> ACTIVITY: What is needed is an exact copy of the lines in the entries below from the one holding "(681, 426) = (500, 117): black" through the one holding "(760, 229) = (753, 470): none", pictures excluded.

Segment Start: SUPPLIED DATA

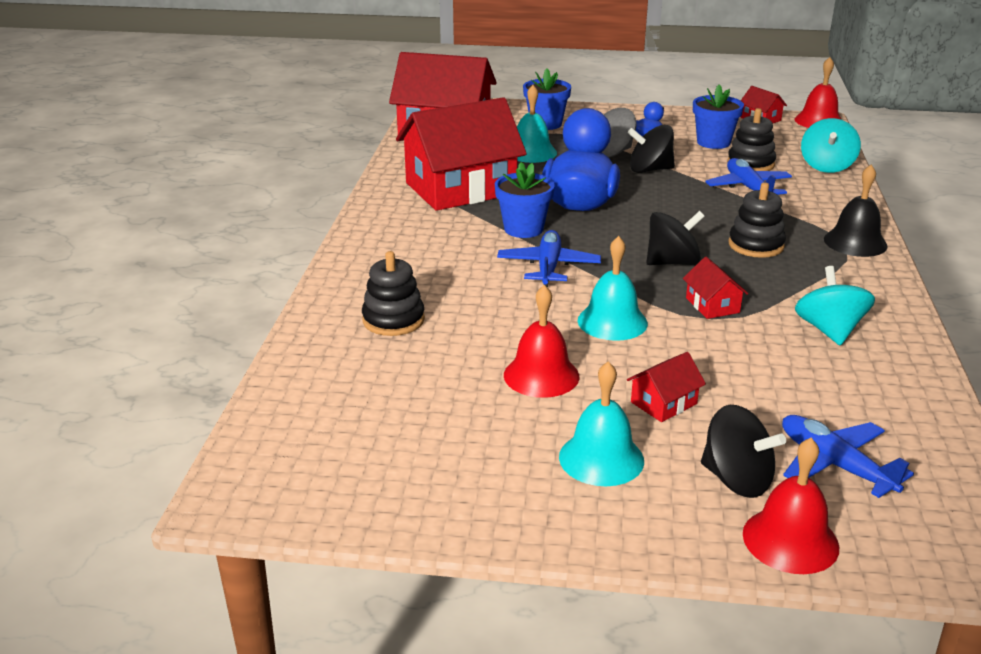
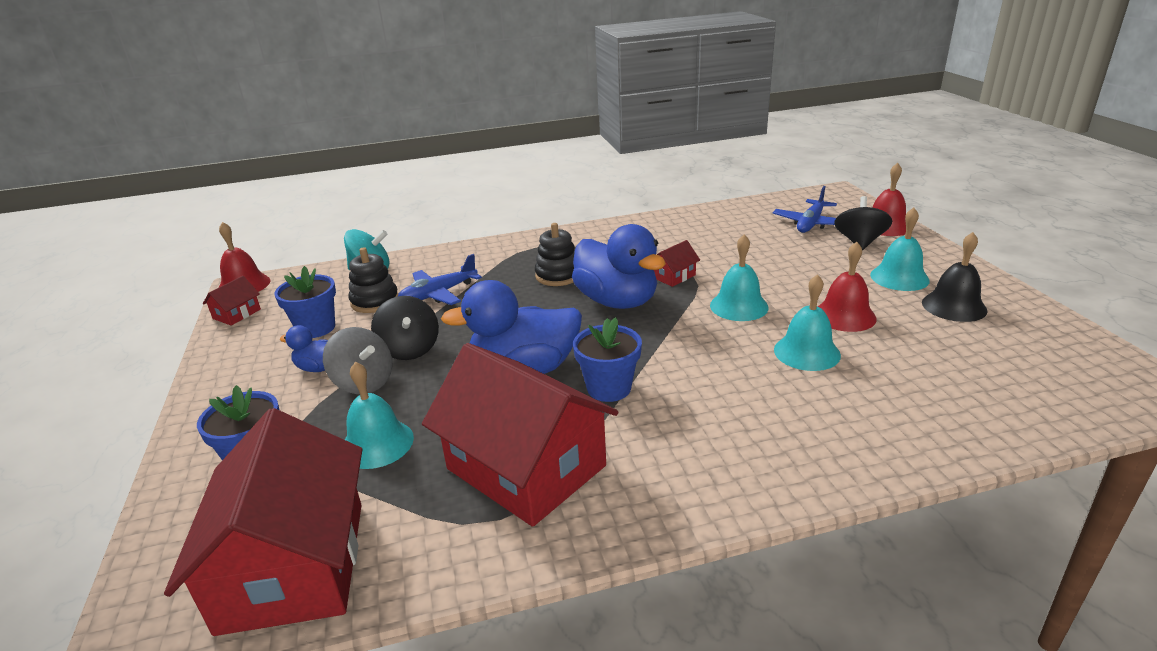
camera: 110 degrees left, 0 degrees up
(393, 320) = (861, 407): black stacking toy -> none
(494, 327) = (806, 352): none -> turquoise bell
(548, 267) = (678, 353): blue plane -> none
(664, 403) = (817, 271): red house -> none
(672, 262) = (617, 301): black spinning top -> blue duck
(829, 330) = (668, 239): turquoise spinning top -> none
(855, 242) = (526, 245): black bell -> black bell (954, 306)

Segment End: SUPPLIED DATA
Segment Start: SUPPLIED DATA

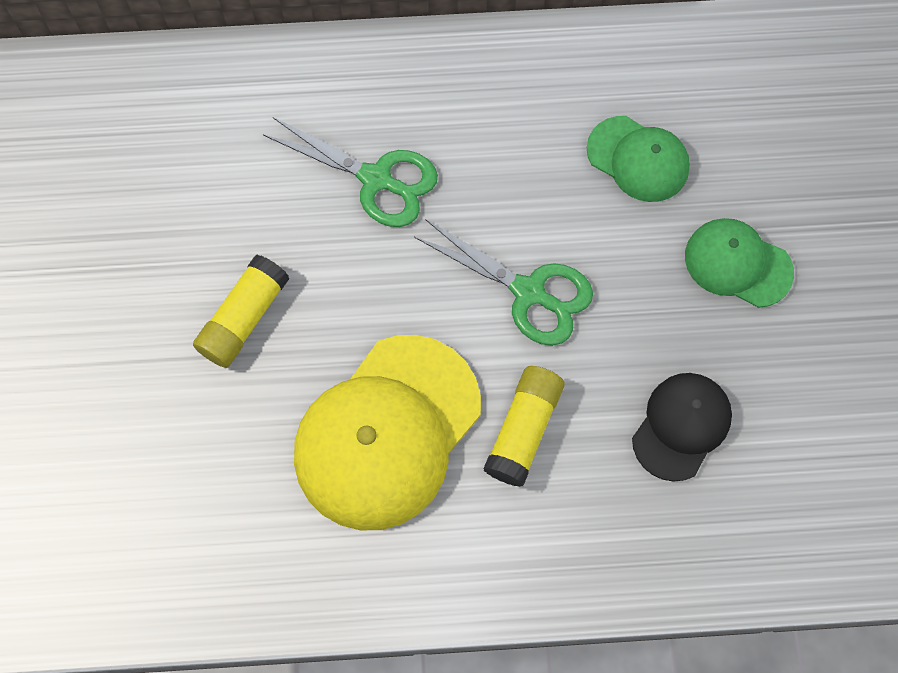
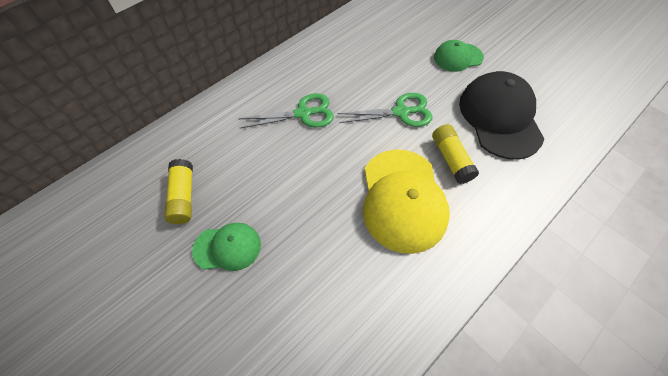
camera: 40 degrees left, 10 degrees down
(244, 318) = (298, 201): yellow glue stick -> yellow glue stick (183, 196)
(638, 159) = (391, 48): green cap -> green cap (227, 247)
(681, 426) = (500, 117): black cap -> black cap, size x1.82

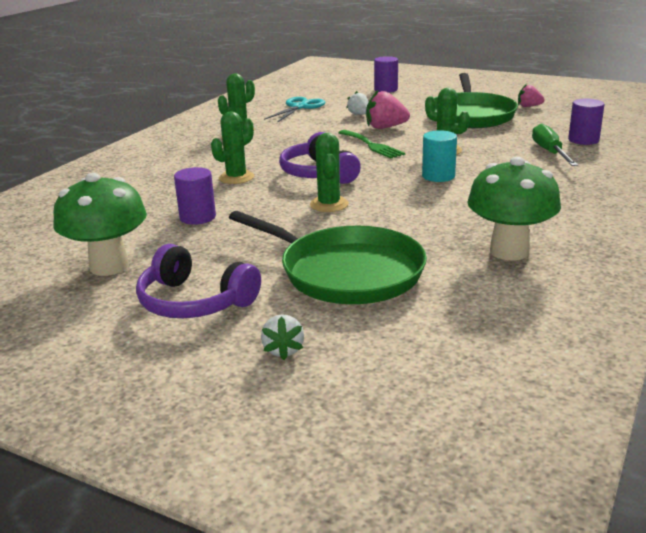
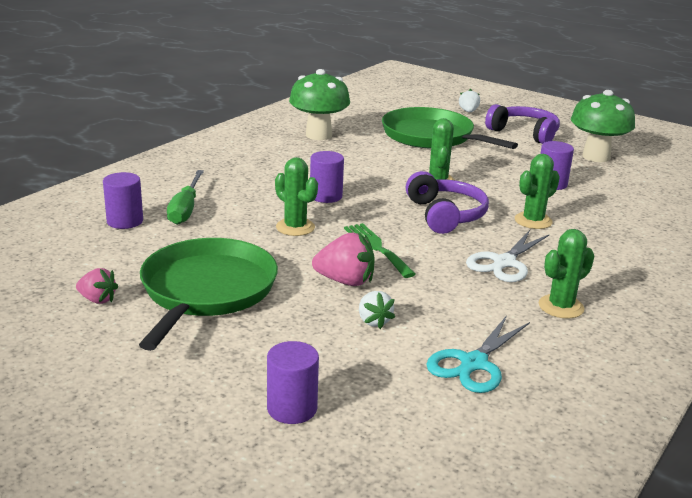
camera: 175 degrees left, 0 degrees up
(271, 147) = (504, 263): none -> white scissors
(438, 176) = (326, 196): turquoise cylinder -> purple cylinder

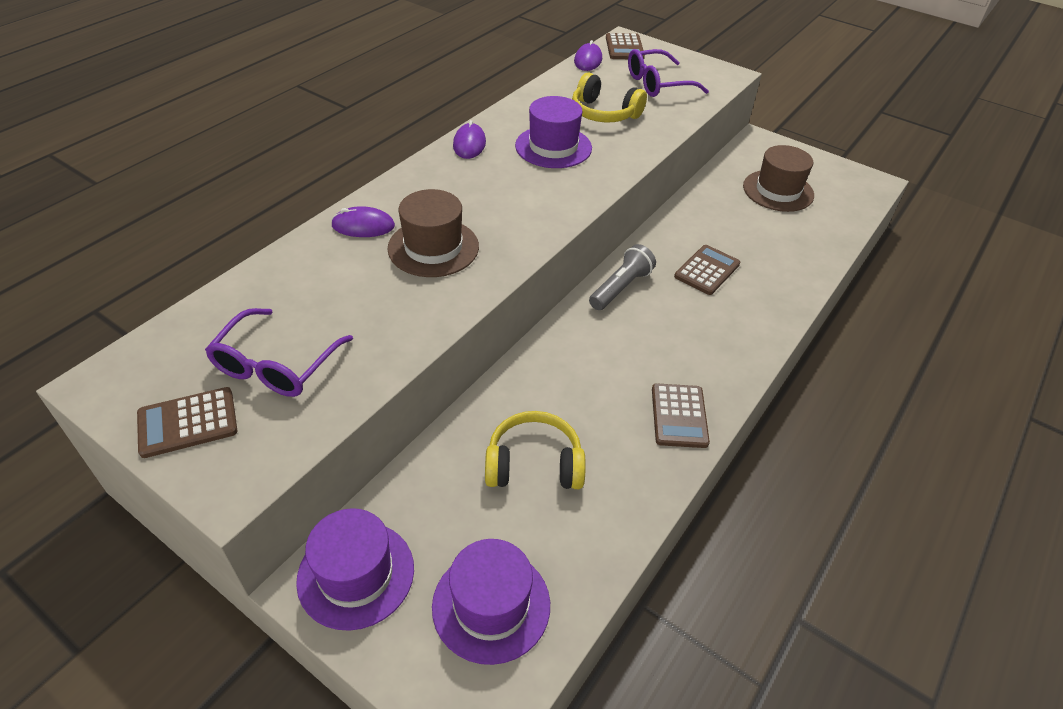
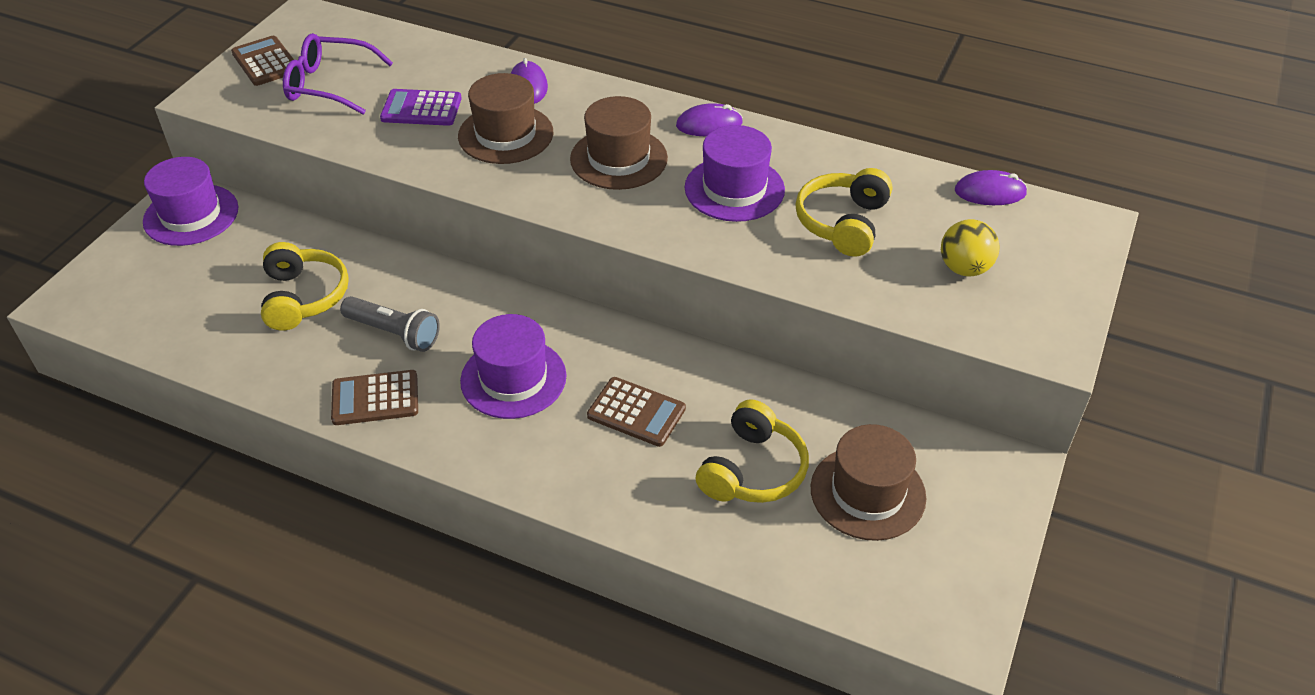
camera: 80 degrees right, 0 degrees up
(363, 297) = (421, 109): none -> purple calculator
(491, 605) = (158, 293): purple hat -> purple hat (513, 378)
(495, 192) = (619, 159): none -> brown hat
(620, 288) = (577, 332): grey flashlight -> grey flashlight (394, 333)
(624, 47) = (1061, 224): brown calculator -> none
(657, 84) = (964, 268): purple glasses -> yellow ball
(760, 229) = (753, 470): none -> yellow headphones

Segment End: SUPPLIED DATA

> TASK RESULT:
(681, 426) = (500, 117): black cap -> black cap, size x1.82

camera: 175 degrees left, 0 degrees up
(271, 147) = (504, 263): none -> white scissors
(438, 176) = (326, 196): turquoise cylinder -> purple cylinder

camera: 80 degrees right, 0 degrees up
(363, 297) = (421, 109): none -> purple calculator
(491, 605) = (158, 293): purple hat -> purple hat (513, 378)
(495, 192) = (619, 159): none -> brown hat
(620, 288) = (577, 332): grey flashlight -> grey flashlight (394, 333)
(624, 47) = (1061, 224): brown calculator -> none
(657, 84) = (964, 268): purple glasses -> yellow ball
(760, 229) = (753, 470): none -> yellow headphones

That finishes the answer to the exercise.